● **Problem to work on**:
Only the lines from the one with "gray triangle: (148, 134) -> (131, 96), moved" through the end of the data below belong in the answer, restated word for word, pictures excluded.

● **Recorded information**:
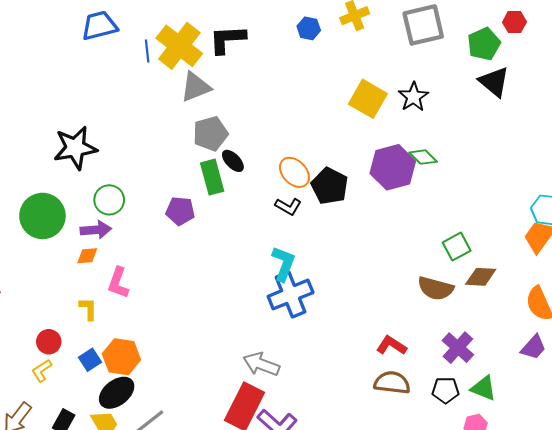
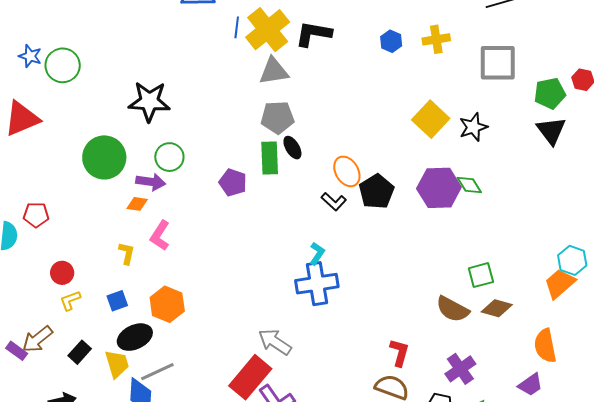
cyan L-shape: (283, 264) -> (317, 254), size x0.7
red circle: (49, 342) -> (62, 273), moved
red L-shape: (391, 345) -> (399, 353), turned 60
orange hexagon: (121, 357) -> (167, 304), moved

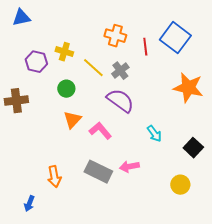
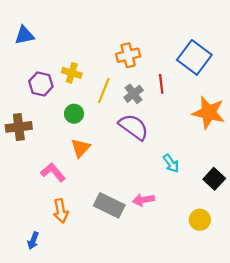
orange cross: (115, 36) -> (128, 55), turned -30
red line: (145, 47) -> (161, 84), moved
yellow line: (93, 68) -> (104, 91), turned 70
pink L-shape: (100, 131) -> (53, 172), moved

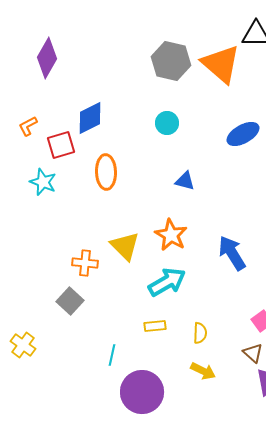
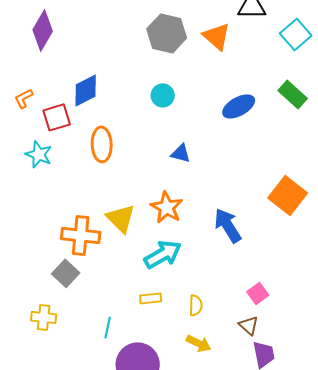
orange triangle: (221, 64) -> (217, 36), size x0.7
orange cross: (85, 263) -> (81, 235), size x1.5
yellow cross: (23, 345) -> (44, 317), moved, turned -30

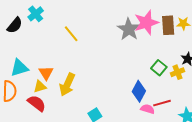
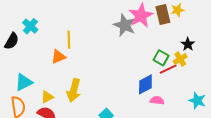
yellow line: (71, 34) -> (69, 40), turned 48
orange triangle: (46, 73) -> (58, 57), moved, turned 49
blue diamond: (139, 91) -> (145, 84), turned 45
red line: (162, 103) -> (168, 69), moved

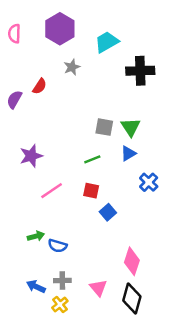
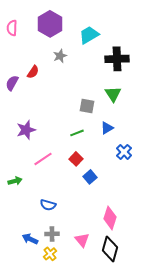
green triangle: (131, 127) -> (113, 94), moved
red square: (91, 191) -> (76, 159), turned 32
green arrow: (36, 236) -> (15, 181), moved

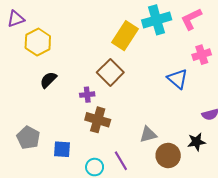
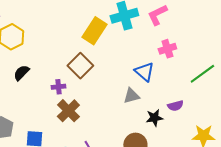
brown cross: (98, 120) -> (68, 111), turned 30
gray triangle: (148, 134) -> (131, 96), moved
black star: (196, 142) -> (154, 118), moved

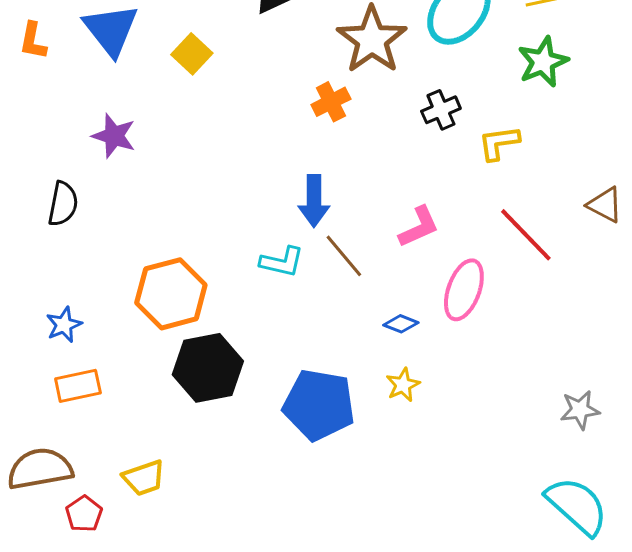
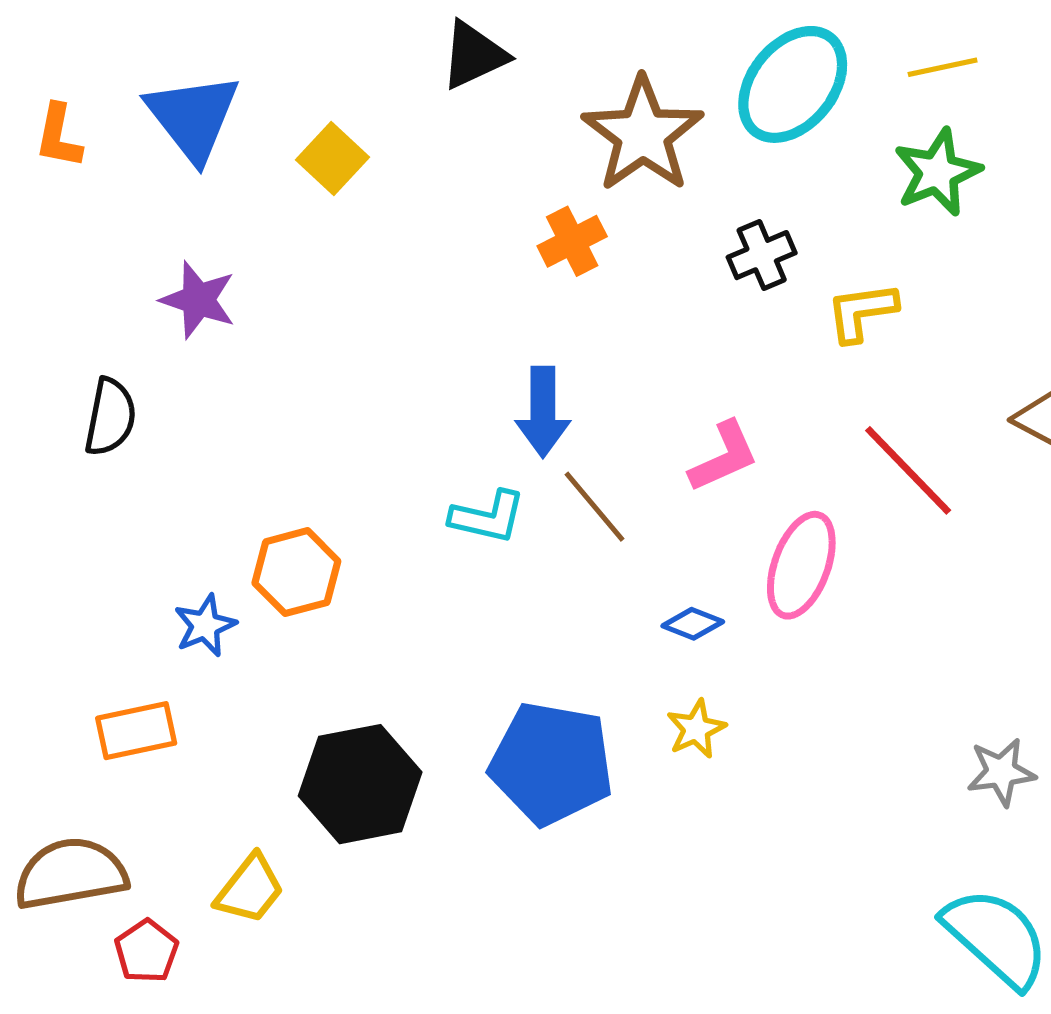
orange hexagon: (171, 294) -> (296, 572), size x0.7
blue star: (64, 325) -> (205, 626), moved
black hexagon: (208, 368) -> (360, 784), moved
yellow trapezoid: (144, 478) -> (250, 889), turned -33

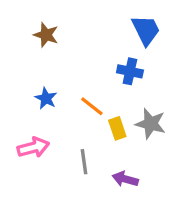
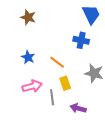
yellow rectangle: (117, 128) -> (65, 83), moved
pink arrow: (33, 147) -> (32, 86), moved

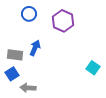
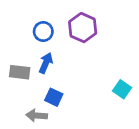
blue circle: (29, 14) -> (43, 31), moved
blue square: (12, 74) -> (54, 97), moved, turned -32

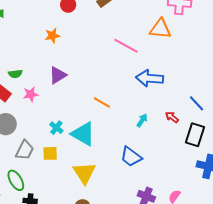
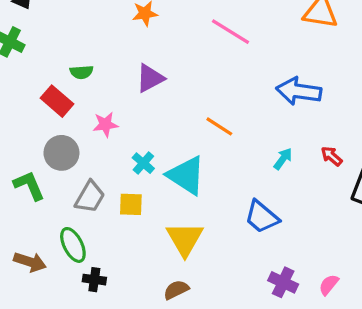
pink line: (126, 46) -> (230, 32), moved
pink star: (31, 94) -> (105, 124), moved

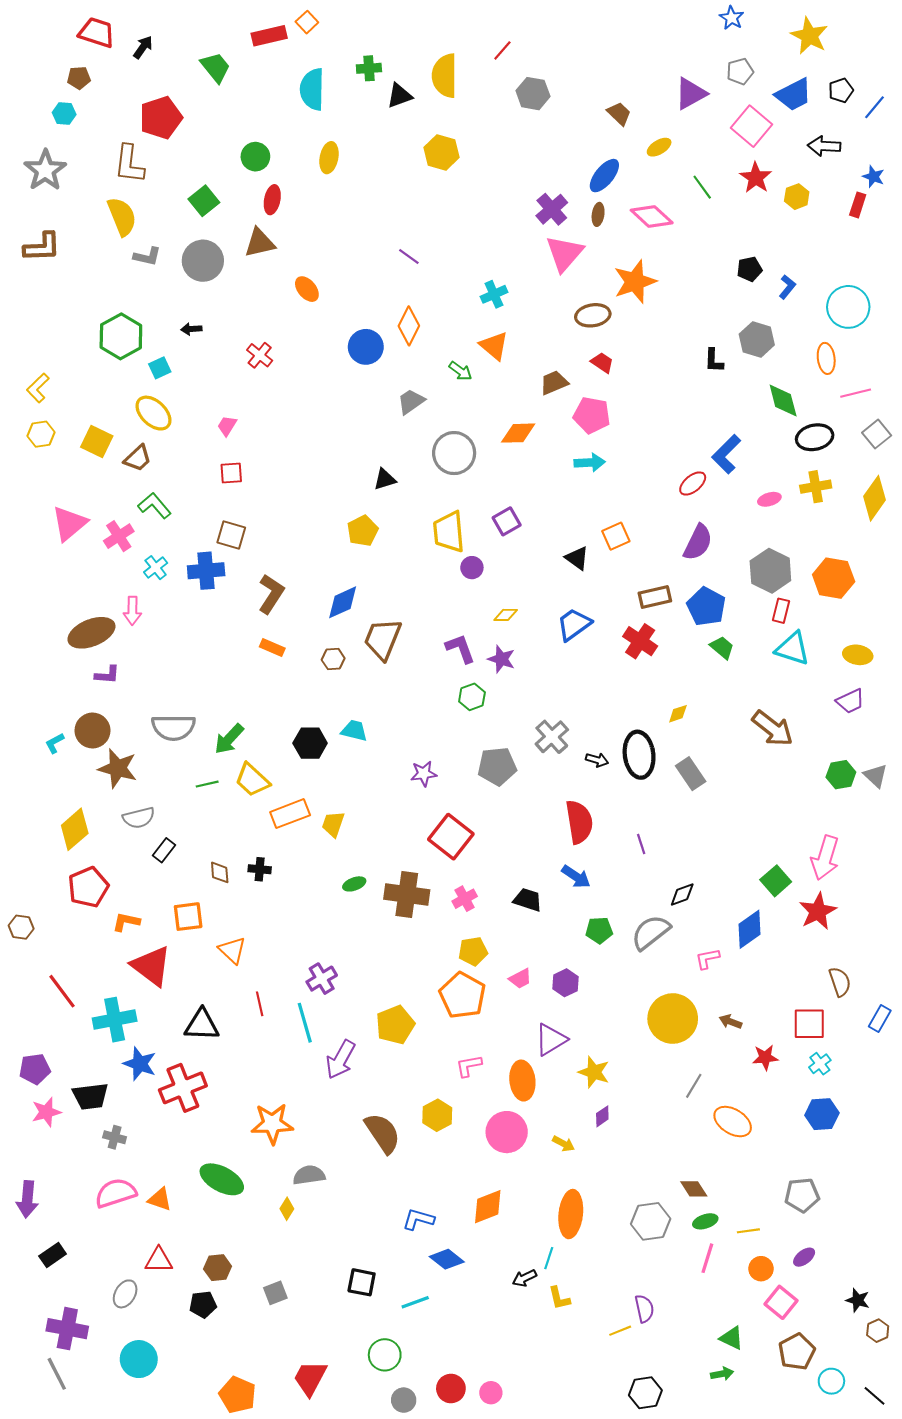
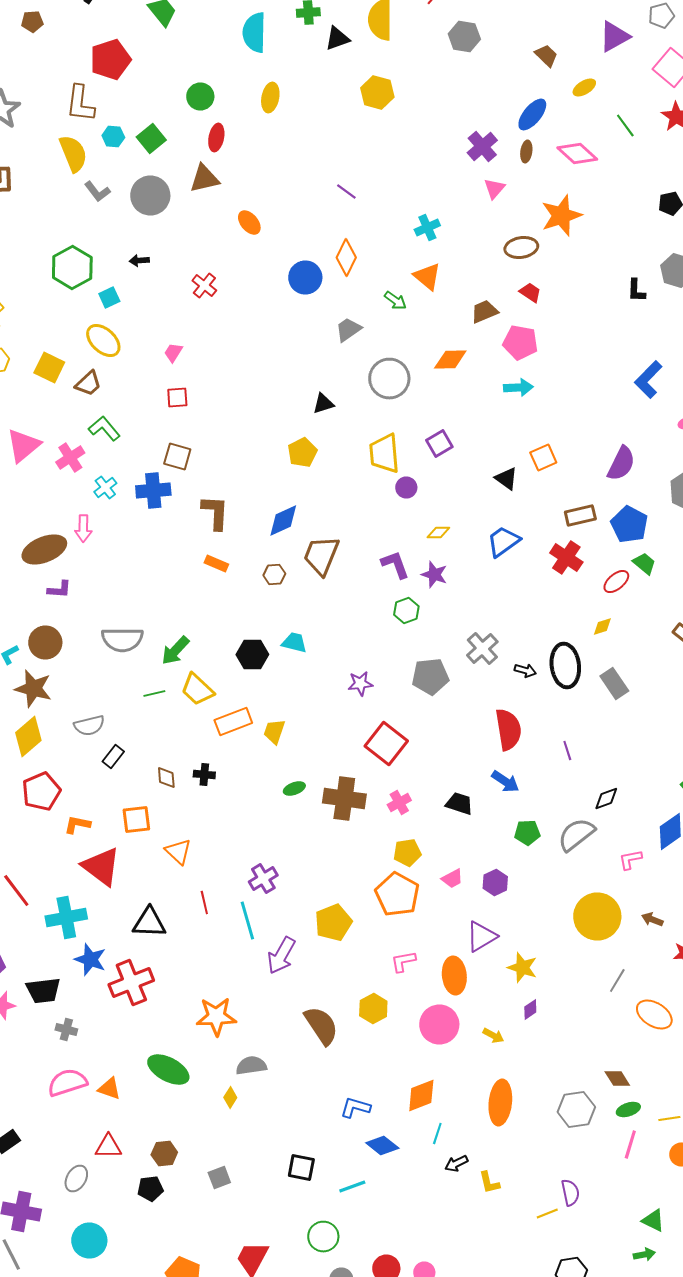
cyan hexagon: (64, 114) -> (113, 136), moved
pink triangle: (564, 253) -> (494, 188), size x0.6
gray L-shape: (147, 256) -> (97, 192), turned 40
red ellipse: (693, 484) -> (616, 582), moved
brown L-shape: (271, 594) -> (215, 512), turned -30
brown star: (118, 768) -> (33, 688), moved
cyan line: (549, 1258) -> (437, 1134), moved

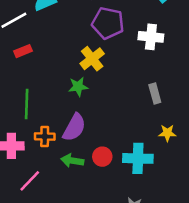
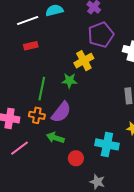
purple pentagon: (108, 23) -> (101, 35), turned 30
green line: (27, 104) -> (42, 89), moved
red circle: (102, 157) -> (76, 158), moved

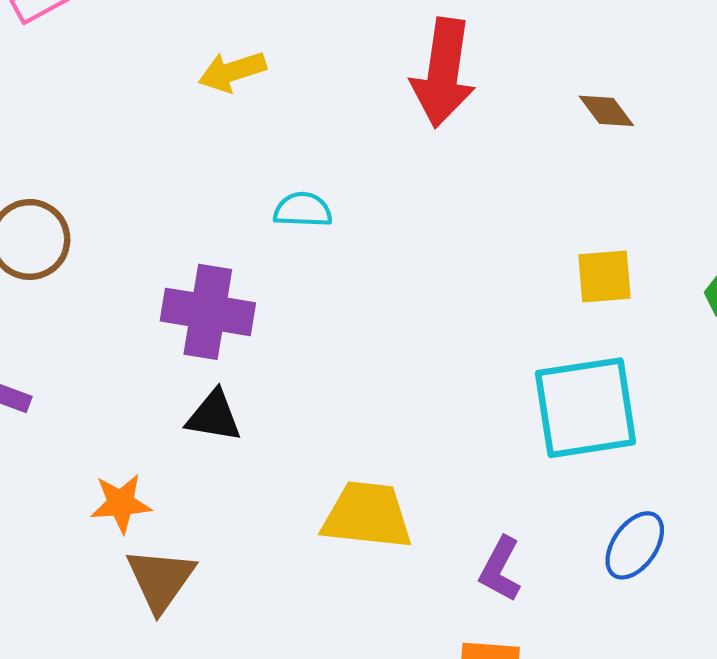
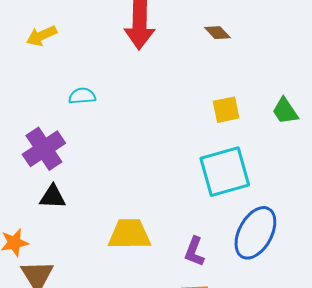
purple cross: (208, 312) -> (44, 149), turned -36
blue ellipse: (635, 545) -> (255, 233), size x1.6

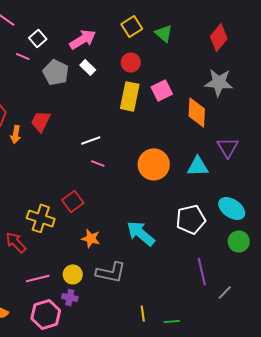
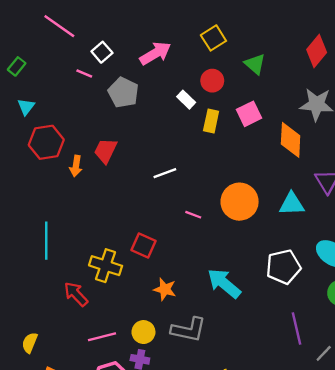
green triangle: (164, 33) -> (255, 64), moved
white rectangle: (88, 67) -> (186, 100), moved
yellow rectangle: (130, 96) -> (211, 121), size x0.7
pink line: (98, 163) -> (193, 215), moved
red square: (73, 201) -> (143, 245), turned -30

● **Task result**:
gray triangle: (148, 134) -> (131, 96), moved
black star: (196, 142) -> (154, 118), moved

orange hexagon: (171, 294) -> (296, 572), size x0.7
blue star: (64, 325) -> (205, 626), moved
black hexagon: (208, 368) -> (360, 784), moved
yellow trapezoid: (144, 478) -> (250, 889), turned -33

yellow rectangle: (117, 128) -> (65, 83), moved
pink arrow: (33, 147) -> (32, 86), moved

blue circle: (29, 14) -> (43, 31), moved
blue square: (12, 74) -> (54, 97), moved, turned -32

pink line: (126, 46) -> (230, 32), moved
pink star: (31, 94) -> (105, 124), moved

cyan hexagon: (64, 114) -> (113, 136), moved
pink triangle: (564, 253) -> (494, 188), size x0.6
gray L-shape: (147, 256) -> (97, 192), turned 40
red ellipse: (693, 484) -> (616, 582), moved
brown L-shape: (271, 594) -> (215, 512), turned -30
brown star: (118, 768) -> (33, 688), moved
cyan line: (549, 1258) -> (437, 1134), moved

purple pentagon: (108, 23) -> (101, 35), turned 30
green line: (27, 104) -> (42, 89), moved
red circle: (102, 157) -> (76, 158), moved

purple cross: (208, 312) -> (44, 149), turned -36
blue ellipse: (635, 545) -> (255, 233), size x1.6

green triangle: (164, 33) -> (255, 64), moved
white rectangle: (88, 67) -> (186, 100), moved
yellow rectangle: (130, 96) -> (211, 121), size x0.7
pink line: (98, 163) -> (193, 215), moved
red square: (73, 201) -> (143, 245), turned -30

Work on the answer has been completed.